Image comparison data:
-- Opening Marker --
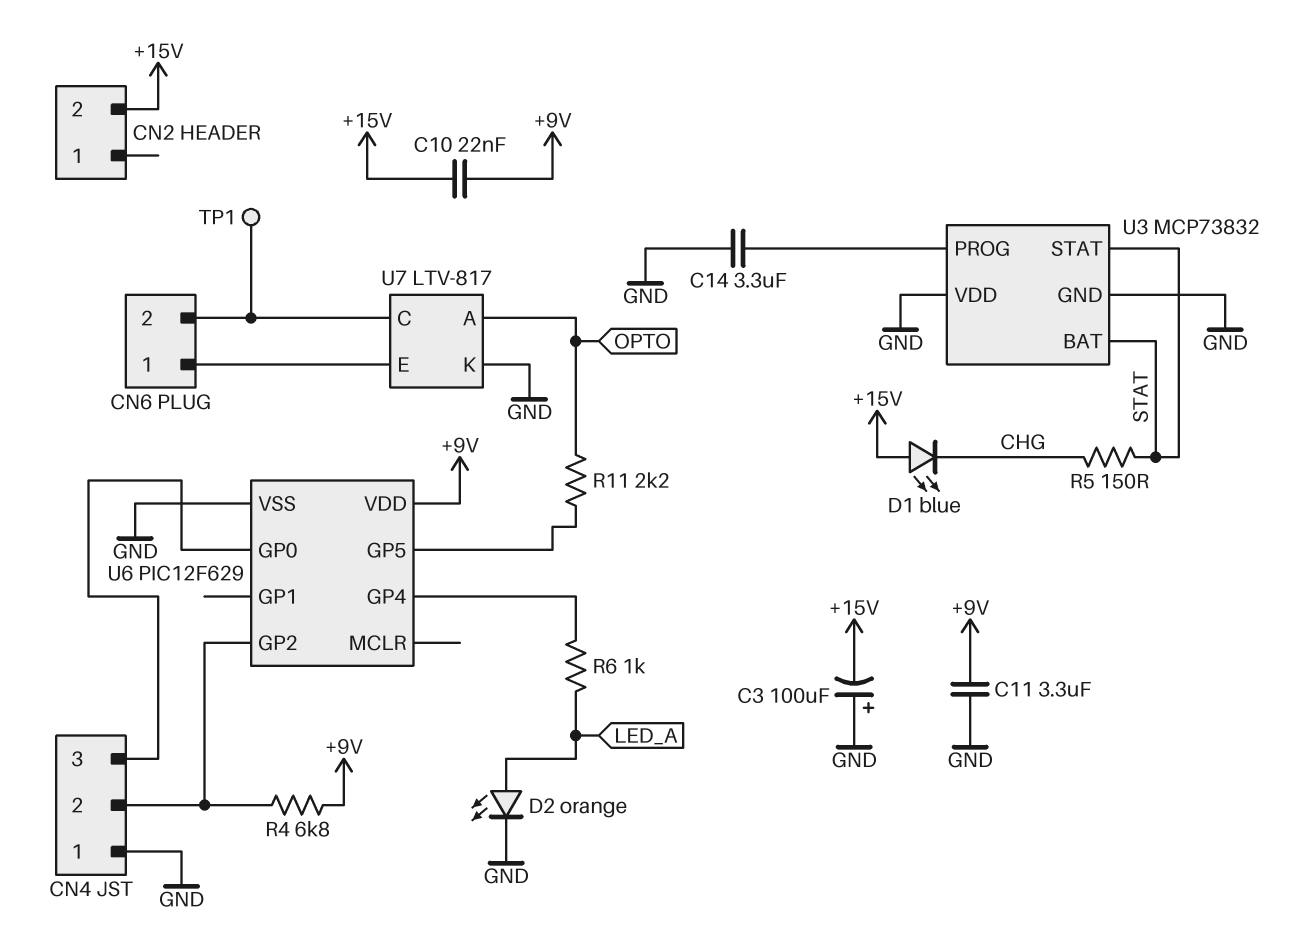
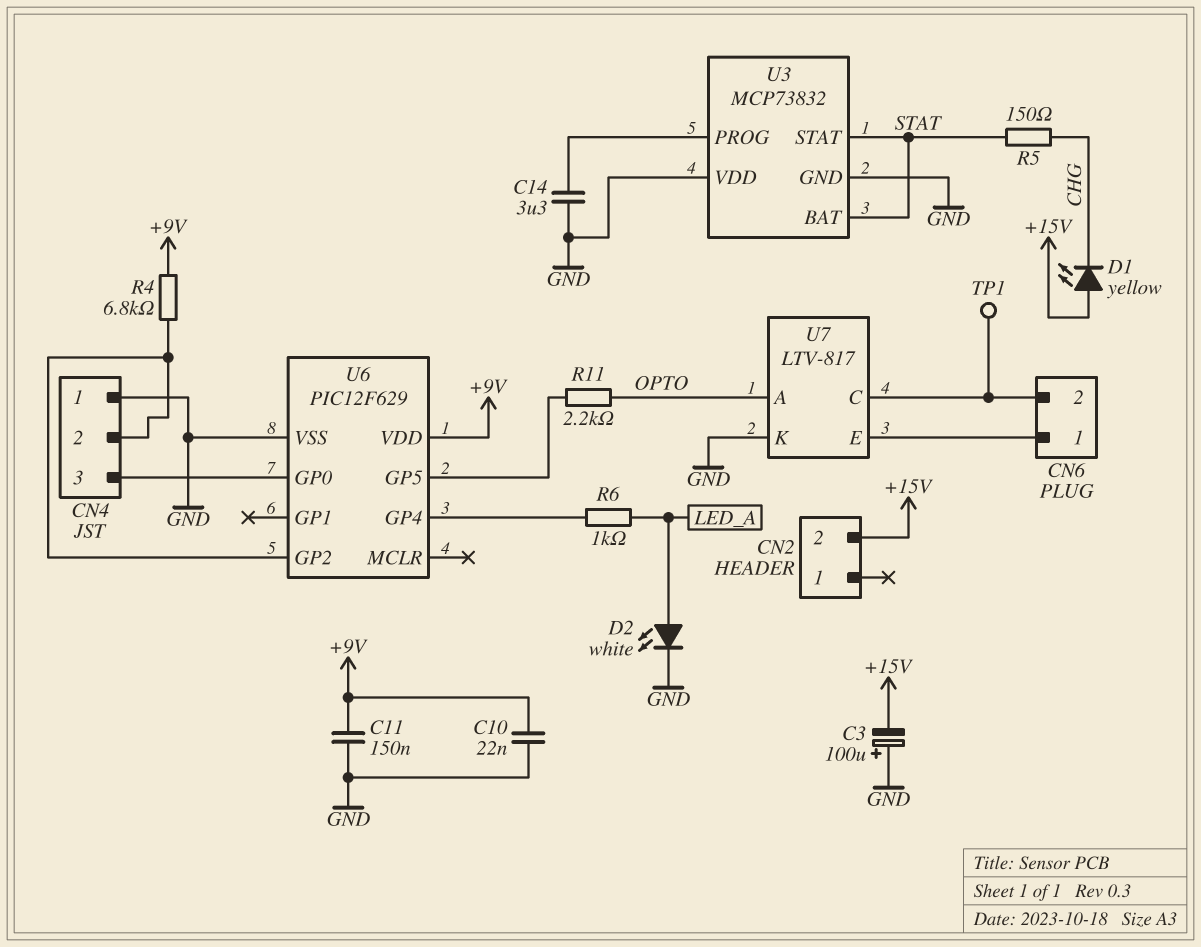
C10: 22nF (+9V, +15V) -> 22nF (+9V, GND)
C11: 3.3uF (+9V, GND) -> 150nF (+9V, GND)
D1: LED blue (A +15V, K CHG) -> LED yellow (A +15V, K CHG)
D2: LED orange (A LED_A, K GND) -> LED white (A LED_A, K GND)

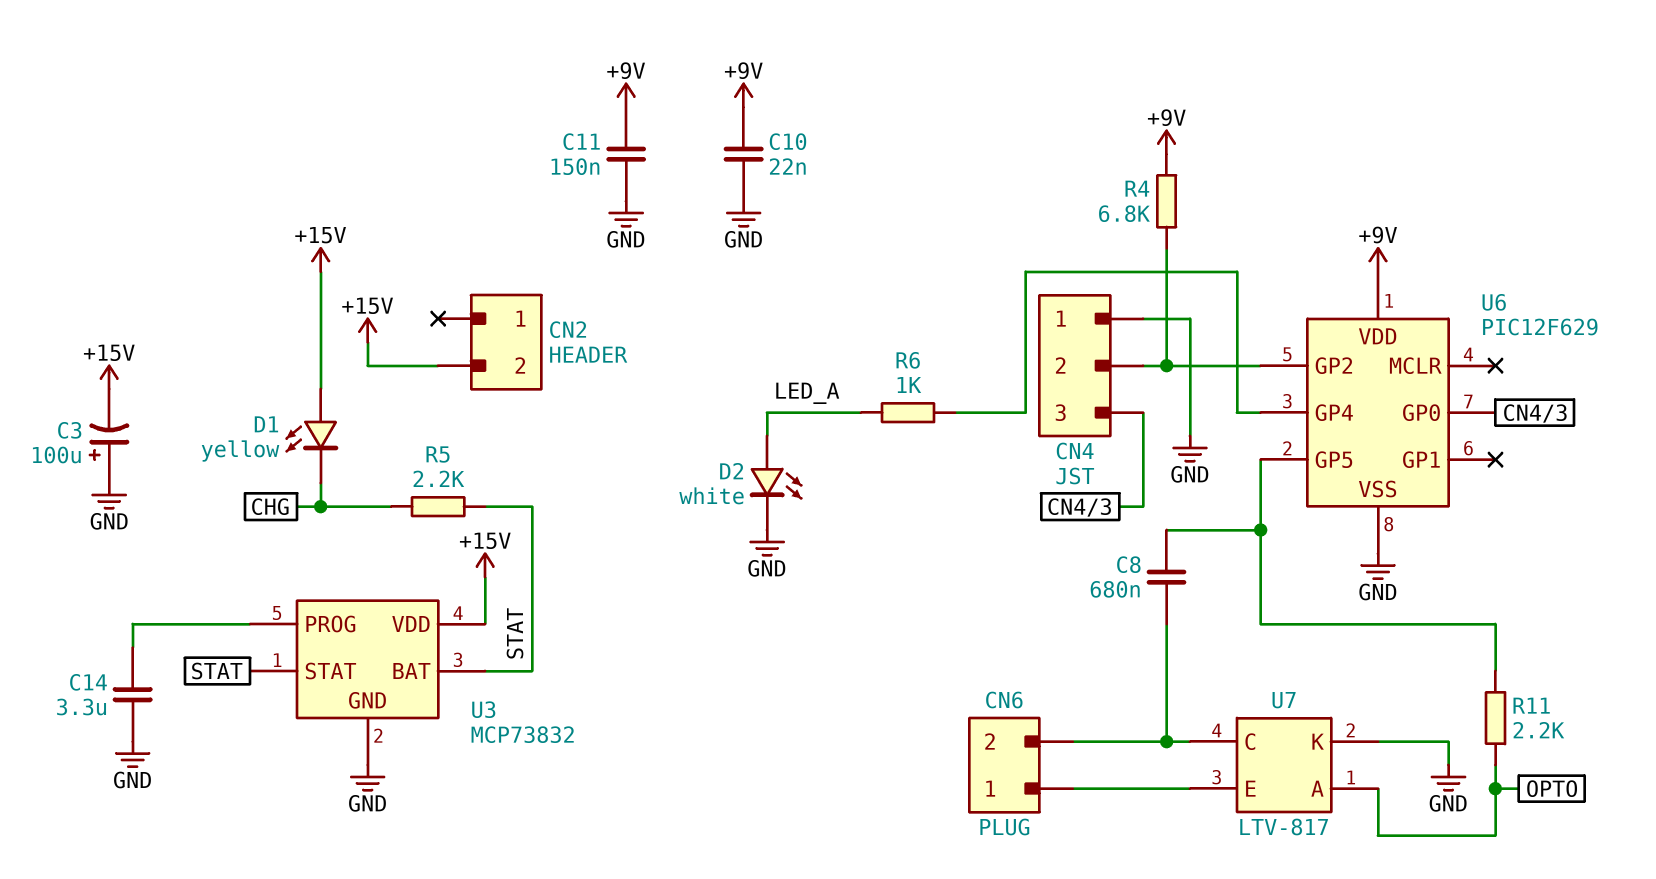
C8: none -> 680nF (CN6/2, U6/GP5)
R5: 150 (CHG, STAT) -> 2.2k (CHG, STAT)
TP1: test point (CN6/2) -> none
U3 pin VDD: GND -> +15V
-- Closing Marker --
◆ What to work on
All records above should be duplicated exactly, with the pictures omitted.

◆ Response to this task
C10: 22nF (+9V, +15V) -> 22nF (+9V, GND)
C11: 3.3uF (+9V, GND) -> 150nF (+9V, GND)
D1: LED blue (A +15V, K CHG) -> LED yellow (A +15V, K CHG)
D2: LED orange (A LED_A, K GND) -> LED white (A LED_A, K GND)

C8: none -> 680nF (CN6/2, U6/GP5)
R5: 150 (CHG, STAT) -> 2.2k (CHG, STAT)
TP1: test point (CN6/2) -> none
U3 pin VDD: GND -> +15V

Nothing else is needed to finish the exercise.